# WORK TO COMPLETE:
The answer should be one number only, namely how many lines of the records hold the word "glue".

# Before-and-after object listings:
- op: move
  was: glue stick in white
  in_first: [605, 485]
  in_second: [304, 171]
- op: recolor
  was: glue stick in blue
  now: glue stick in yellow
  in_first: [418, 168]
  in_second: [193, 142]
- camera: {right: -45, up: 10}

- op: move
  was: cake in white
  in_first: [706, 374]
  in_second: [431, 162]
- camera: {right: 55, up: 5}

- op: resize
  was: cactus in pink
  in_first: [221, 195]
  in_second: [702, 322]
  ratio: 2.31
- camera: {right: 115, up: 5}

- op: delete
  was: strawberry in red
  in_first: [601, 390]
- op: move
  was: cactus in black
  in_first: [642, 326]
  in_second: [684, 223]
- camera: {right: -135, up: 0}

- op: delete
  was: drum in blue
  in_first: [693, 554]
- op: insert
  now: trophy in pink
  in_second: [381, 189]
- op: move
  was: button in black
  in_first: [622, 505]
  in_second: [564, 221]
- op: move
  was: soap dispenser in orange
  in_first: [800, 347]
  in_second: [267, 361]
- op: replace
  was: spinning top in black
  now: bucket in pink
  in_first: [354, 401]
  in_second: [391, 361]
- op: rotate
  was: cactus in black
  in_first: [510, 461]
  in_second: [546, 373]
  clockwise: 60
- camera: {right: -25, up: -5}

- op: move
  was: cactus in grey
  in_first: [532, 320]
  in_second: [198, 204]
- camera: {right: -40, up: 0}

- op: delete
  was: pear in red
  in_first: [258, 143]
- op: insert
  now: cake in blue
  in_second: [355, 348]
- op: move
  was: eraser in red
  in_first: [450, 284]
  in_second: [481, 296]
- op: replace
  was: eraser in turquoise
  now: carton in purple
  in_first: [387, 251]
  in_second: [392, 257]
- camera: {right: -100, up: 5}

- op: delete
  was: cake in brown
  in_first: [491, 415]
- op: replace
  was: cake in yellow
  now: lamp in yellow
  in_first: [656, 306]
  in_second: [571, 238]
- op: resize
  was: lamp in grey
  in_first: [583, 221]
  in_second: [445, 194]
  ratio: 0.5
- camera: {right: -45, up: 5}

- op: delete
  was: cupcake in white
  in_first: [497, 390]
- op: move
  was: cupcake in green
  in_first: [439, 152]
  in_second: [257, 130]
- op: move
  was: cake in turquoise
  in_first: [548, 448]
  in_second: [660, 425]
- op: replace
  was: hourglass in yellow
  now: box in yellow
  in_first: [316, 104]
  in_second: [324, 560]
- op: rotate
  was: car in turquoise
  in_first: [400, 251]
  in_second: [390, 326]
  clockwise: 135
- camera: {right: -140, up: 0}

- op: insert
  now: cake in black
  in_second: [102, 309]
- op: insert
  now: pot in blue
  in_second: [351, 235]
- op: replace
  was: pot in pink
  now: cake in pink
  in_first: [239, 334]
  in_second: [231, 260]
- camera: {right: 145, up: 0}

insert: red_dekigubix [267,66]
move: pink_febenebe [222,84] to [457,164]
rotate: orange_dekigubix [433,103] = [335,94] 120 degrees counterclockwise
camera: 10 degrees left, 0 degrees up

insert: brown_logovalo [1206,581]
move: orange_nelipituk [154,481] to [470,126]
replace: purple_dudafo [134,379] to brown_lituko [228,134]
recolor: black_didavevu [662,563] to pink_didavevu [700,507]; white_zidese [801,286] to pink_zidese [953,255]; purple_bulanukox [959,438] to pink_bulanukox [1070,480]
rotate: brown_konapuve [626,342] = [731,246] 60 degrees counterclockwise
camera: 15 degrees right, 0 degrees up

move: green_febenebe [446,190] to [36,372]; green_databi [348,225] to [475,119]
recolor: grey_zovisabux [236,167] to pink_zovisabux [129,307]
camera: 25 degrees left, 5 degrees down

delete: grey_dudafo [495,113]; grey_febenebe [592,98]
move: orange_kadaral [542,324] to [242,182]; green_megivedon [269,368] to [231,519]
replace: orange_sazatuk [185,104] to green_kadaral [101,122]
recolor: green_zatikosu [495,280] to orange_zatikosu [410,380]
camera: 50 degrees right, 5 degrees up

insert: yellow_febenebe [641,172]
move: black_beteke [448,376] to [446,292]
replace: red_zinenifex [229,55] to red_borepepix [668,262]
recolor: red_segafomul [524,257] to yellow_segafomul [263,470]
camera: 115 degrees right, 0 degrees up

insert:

# SOLUTION TO THE PROBLEM:
3